**Work request**
Only the count is needed. Count the lines below with the word "bell" in them.
::: Task inputs :::
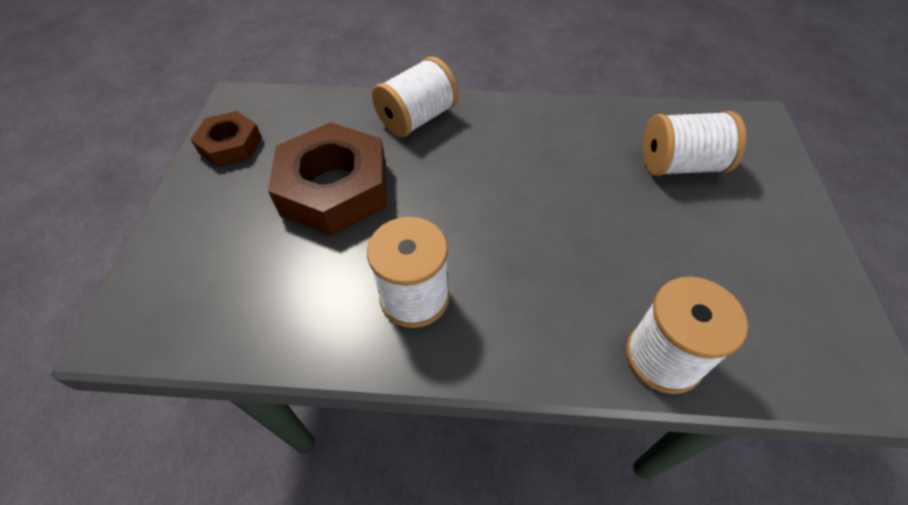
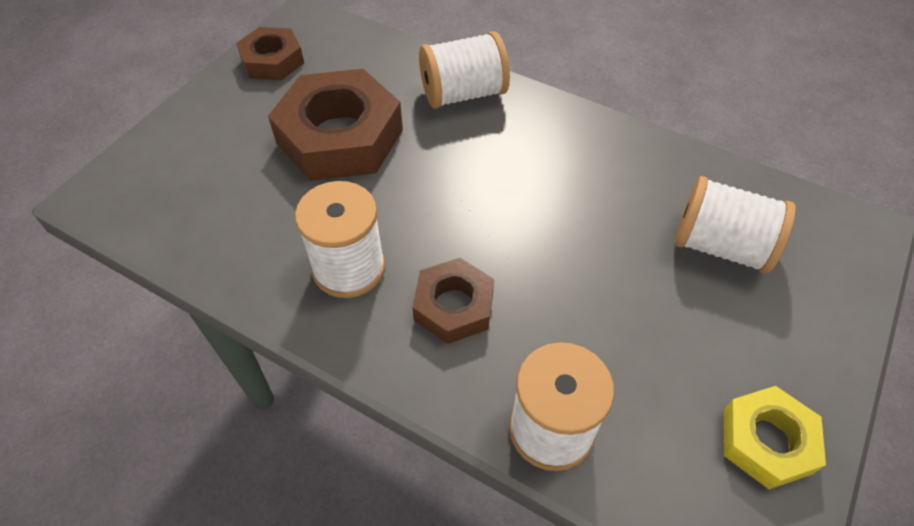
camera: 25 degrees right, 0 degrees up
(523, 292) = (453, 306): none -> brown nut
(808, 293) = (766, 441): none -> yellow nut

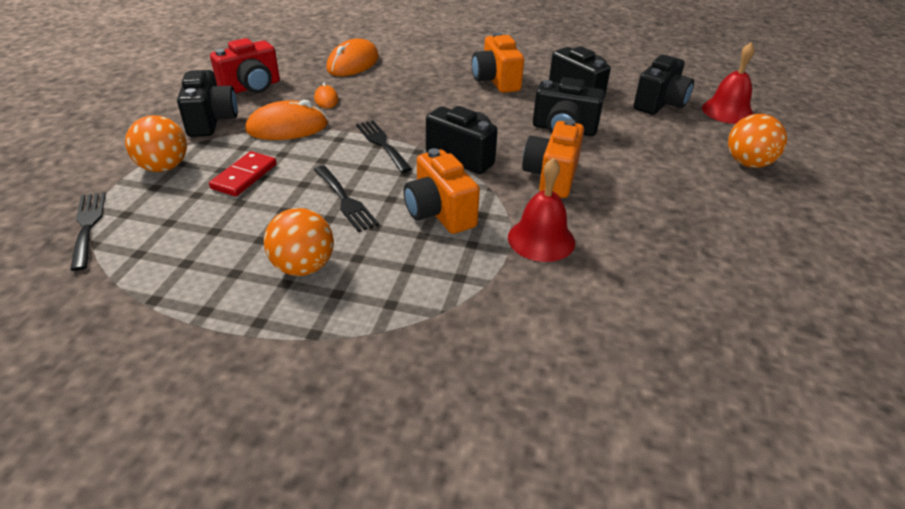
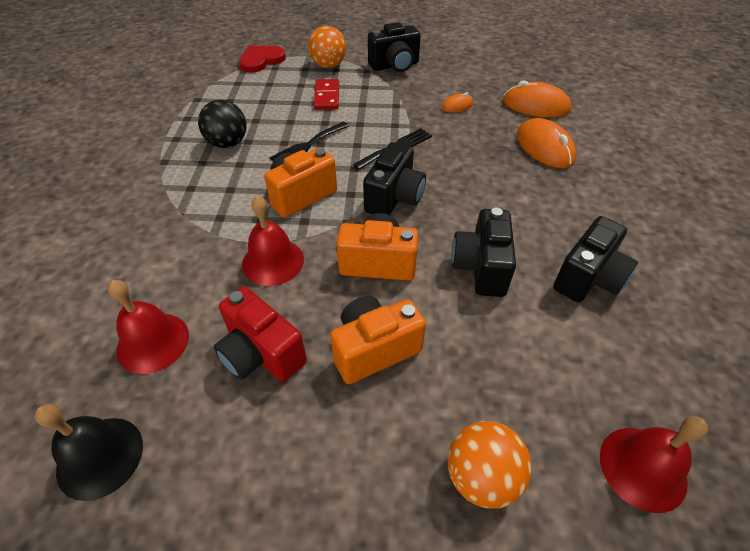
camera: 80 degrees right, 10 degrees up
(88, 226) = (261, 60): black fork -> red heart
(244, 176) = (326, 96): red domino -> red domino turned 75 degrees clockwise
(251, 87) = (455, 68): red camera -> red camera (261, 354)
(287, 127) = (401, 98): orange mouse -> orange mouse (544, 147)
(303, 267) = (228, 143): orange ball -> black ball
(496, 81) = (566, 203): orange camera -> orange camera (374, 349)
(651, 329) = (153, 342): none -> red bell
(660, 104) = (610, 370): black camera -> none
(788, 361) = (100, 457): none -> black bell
:::
::: Task inputs :::
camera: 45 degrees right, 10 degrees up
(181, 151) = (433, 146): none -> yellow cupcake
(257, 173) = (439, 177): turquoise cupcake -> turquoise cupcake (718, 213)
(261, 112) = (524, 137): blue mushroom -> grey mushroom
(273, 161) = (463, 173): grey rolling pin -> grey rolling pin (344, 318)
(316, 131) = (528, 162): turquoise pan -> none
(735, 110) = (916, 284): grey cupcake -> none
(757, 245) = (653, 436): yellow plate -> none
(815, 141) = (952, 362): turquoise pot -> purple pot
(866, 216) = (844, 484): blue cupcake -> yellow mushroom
:::
**Output below**
2